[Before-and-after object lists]
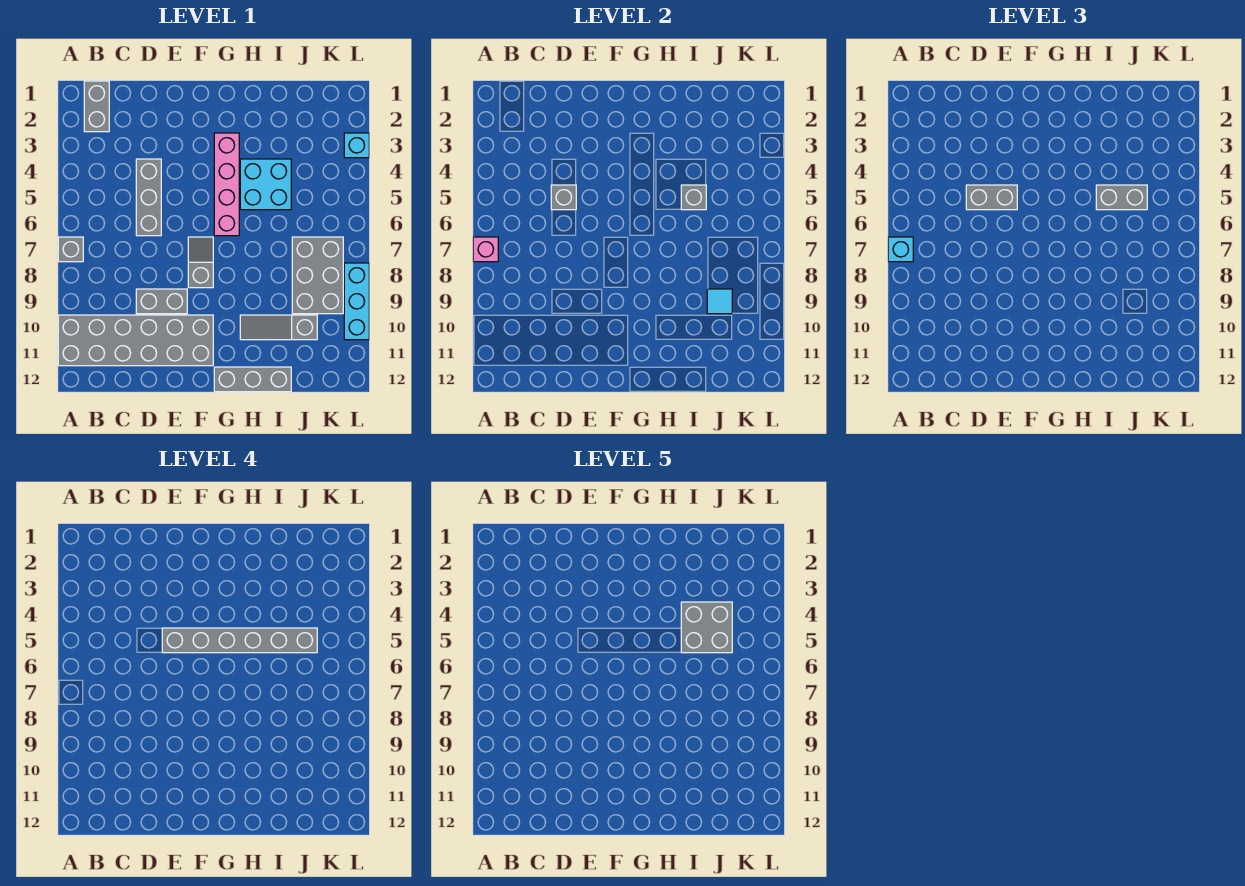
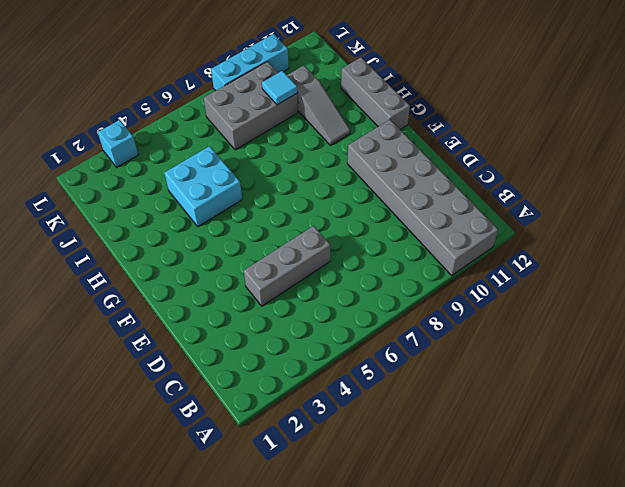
none -> grey brick A7 level 1
none -> grey brick B1:B2 level 1
none -> grey brick D9:E9 level 1

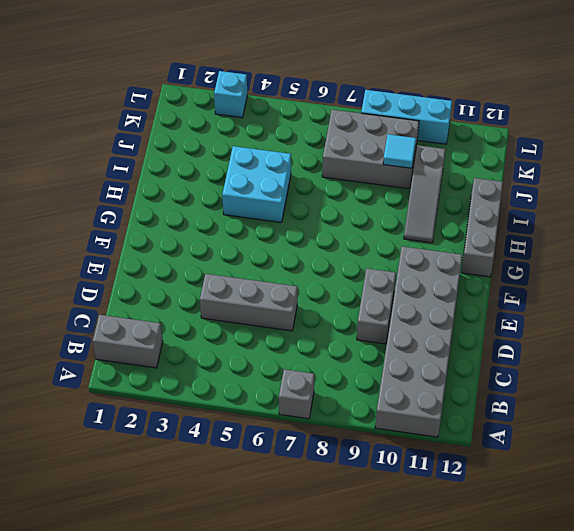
none -> grey slope F7:F8 level 1 top 8
none -> pink brick G3:G6 level 1
none -> pink brick A7 level 2

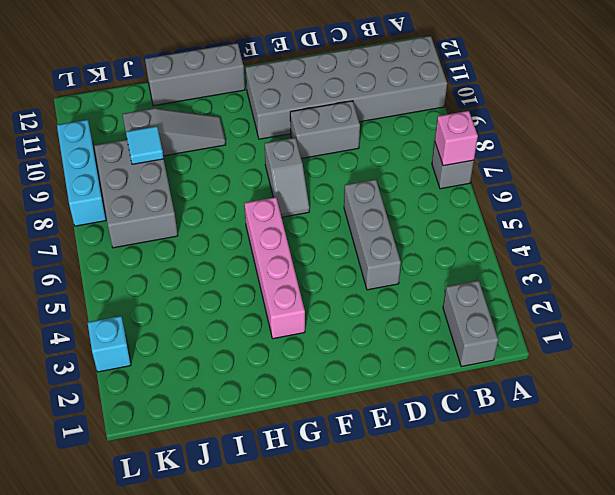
none -> cyan brick H4:I5 level 1
none -> grey brick D5 level 2
none -> grey brick I5 level 2

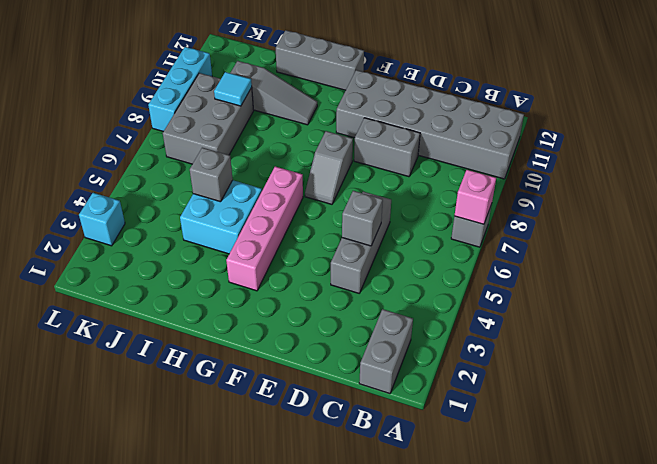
none -> cyan brick A7 level 3
none -> grey brick D5:E5 level 3
none -> grey brick I5:J5 level 3

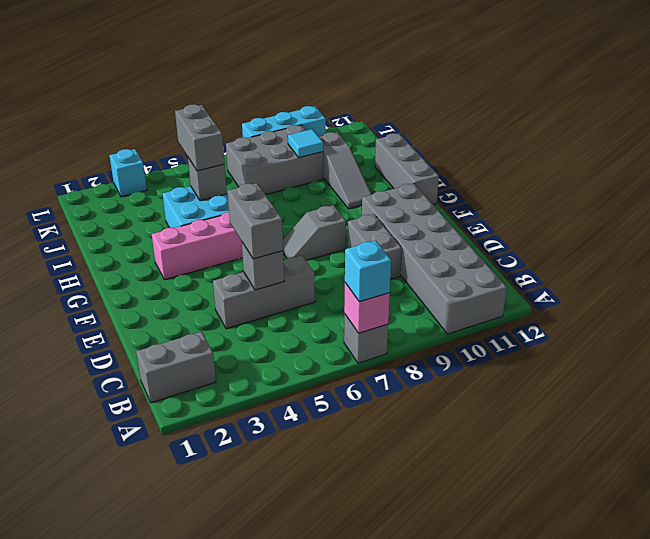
none -> grey brick E5:J5 level 4
none -> grey brick I4:J5 level 5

● **Activity**
Wherever the string "pink" appears in the data above, report the whole line.

● **Expected answer**
none -> pink brick G3:G6 level 1
none -> pink brick A7 level 2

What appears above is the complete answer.